Task description
Copy the text lines of these records word for word, leaving out the pictures.

[Stored records]
★ ★ ★

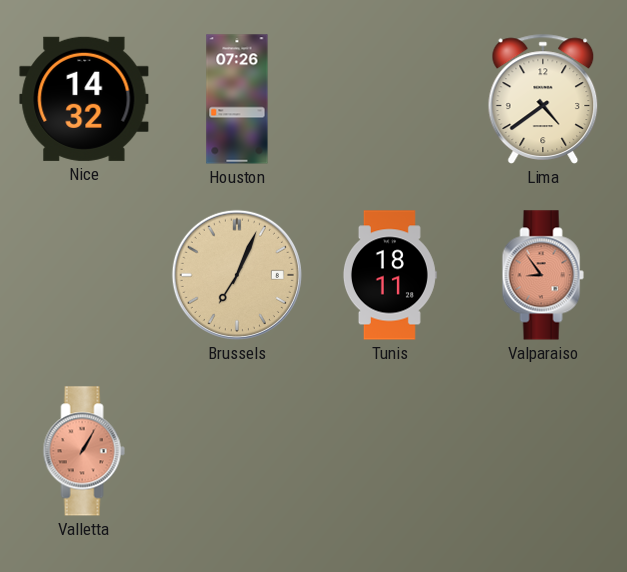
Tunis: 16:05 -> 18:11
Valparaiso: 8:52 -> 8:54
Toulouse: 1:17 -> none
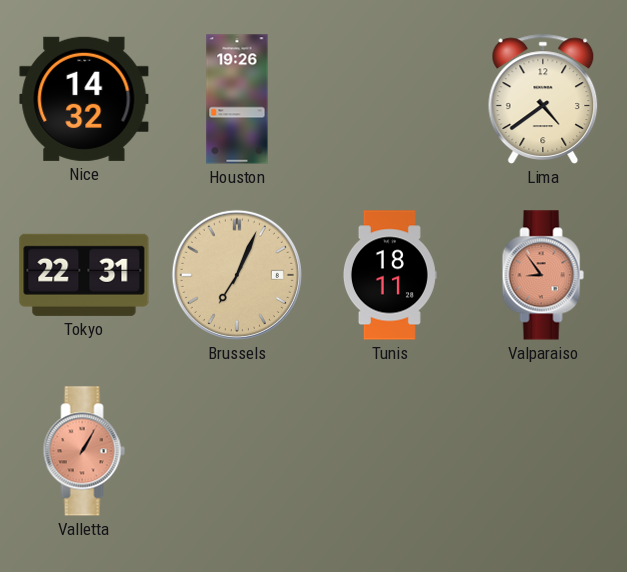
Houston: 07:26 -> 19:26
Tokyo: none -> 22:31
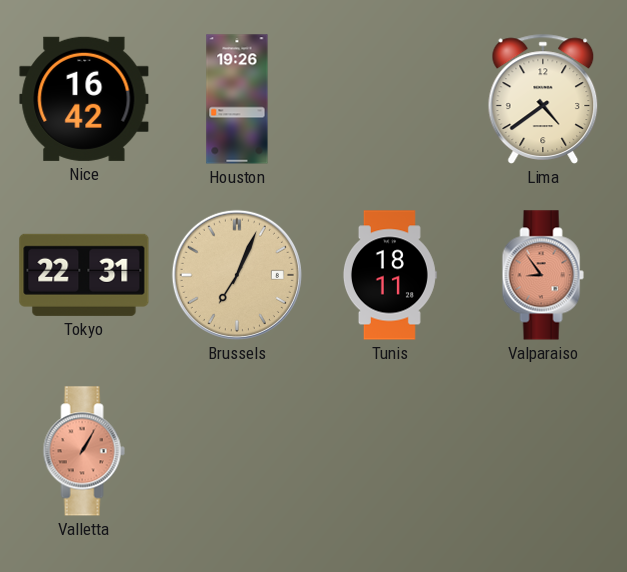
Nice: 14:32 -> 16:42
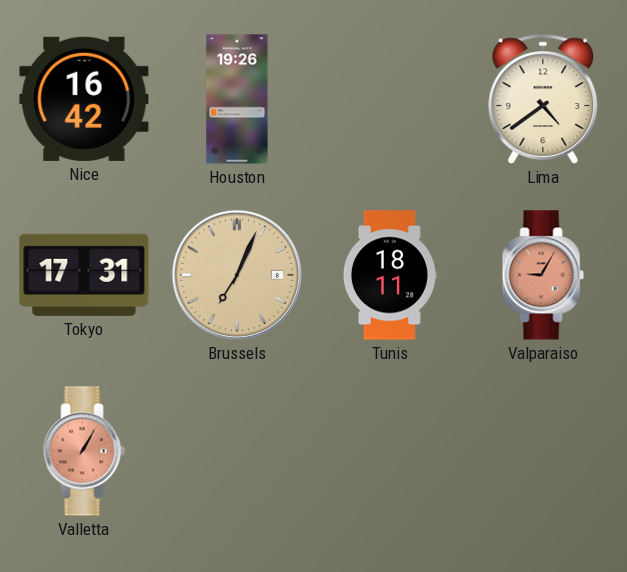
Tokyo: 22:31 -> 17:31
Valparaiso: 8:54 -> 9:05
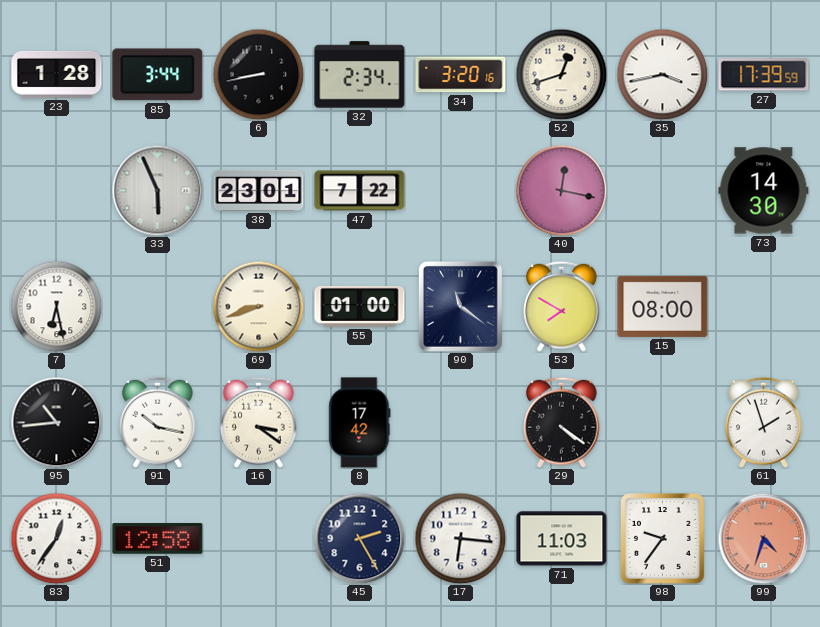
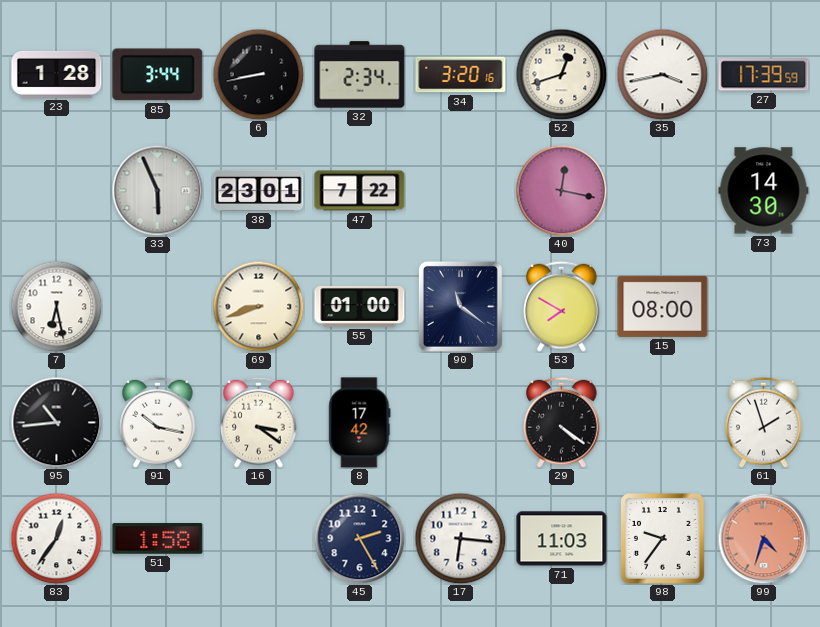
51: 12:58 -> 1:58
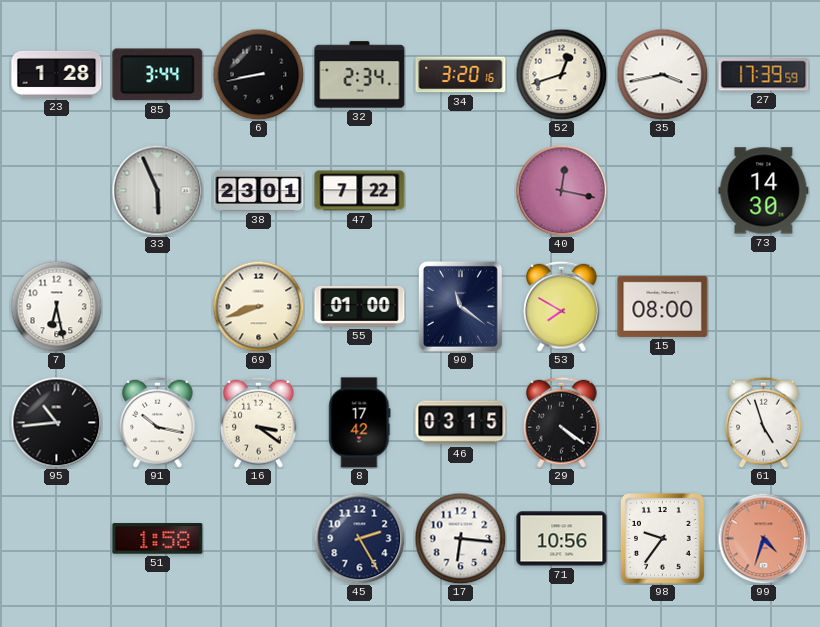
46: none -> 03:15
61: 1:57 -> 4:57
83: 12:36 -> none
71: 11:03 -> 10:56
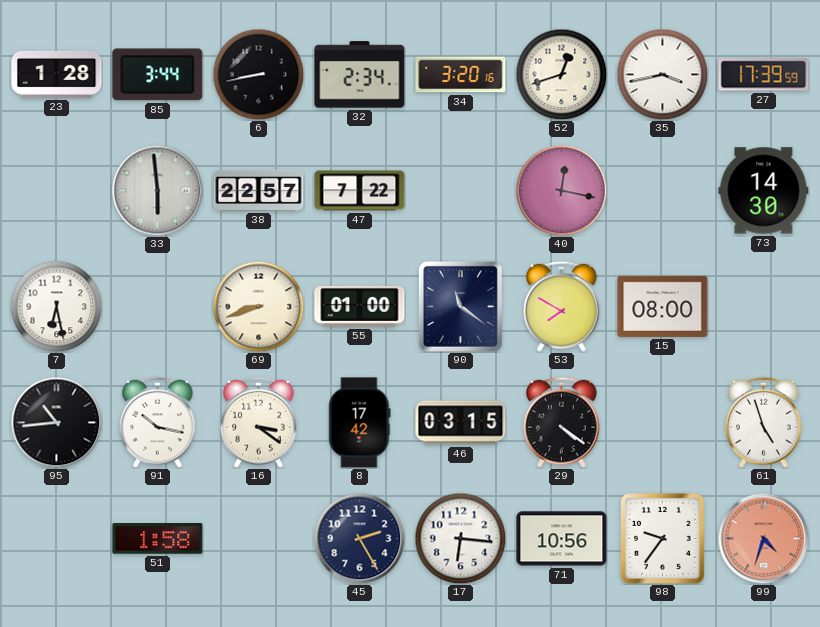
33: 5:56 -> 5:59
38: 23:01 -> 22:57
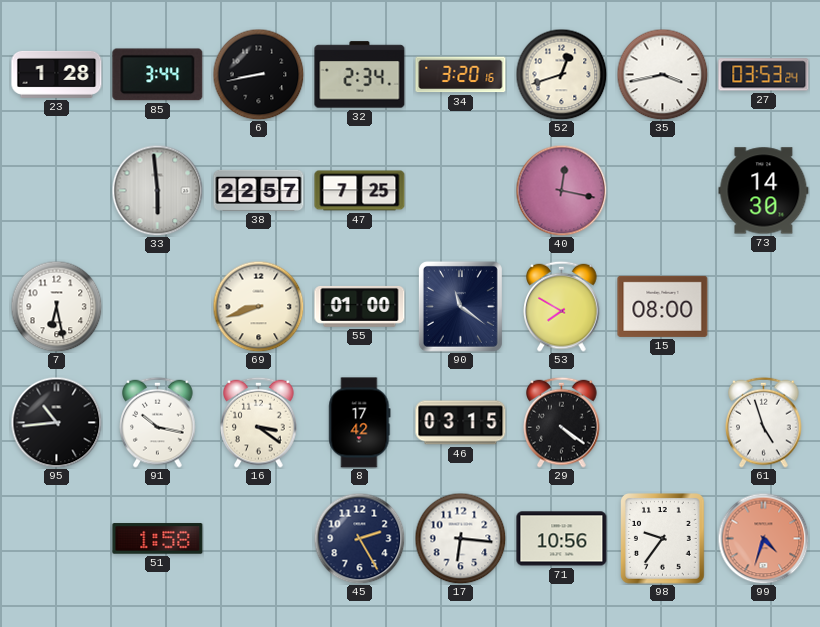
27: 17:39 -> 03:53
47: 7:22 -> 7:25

★ ★ ★

The answer
Tunis: 16:05 -> 18:11
Valparaiso: 8:52 -> 8:54
Toulouse: 1:17 -> none
Houston: 07:26 -> 19:26
Tokyo: none -> 22:31
Nice: 14:32 -> 16:42
Tokyo: 22:31 -> 17:31
Valparaiso: 8:54 -> 9:05
51: 12:58 -> 1:58
46: none -> 03:15
61: 1:57 -> 4:57
83: 12:36 -> none
71: 11:03 -> 10:56
33: 5:56 -> 5:59
38: 23:01 -> 22:57
27: 17:39 -> 03:53
47: 7:22 -> 7:25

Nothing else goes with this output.